RECORDED INFORMATION Start Marker

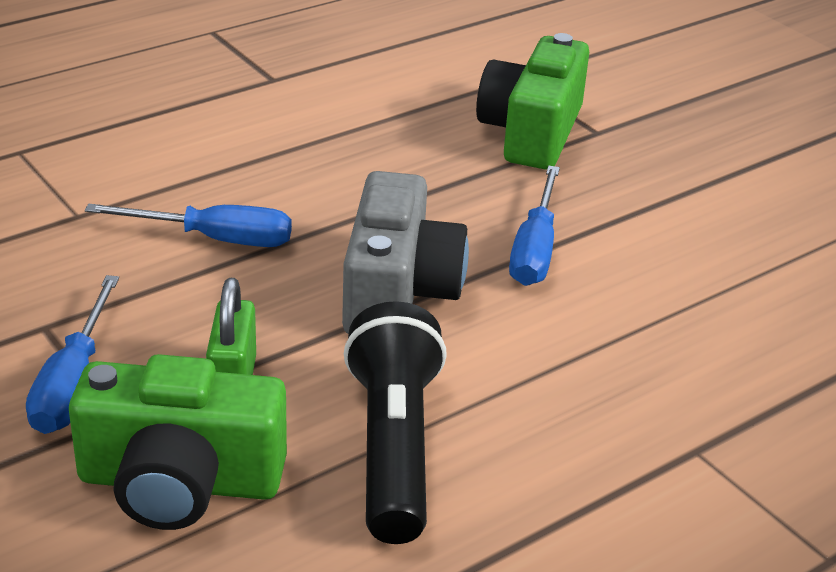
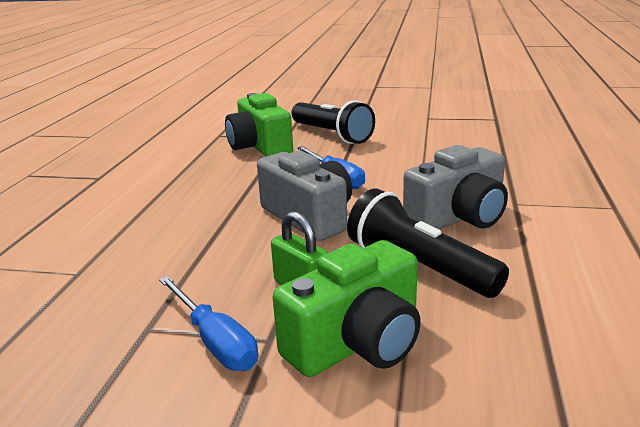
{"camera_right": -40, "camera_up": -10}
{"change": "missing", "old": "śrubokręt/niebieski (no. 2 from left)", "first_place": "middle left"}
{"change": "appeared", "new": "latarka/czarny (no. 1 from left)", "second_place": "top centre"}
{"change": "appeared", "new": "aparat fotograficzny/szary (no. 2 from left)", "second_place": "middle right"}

RECORDED INFORMATION End Marker

■ TASK TO COMPLETE ■
With every picture omitted, write out the material exactly from its first line through the line containing "(no. 1 from".

■ EXPECTED OUTPUT ■
{"camera_right": -40, "camera_up": -10}
{"change": "missing", "old": "śrubokręt/niebieski (no. 2 from left)", "first_place": "middle left"}
{"change": "appeared", "new": "latarka/czarny (no. 1 from left)", "second_place": "top centre"}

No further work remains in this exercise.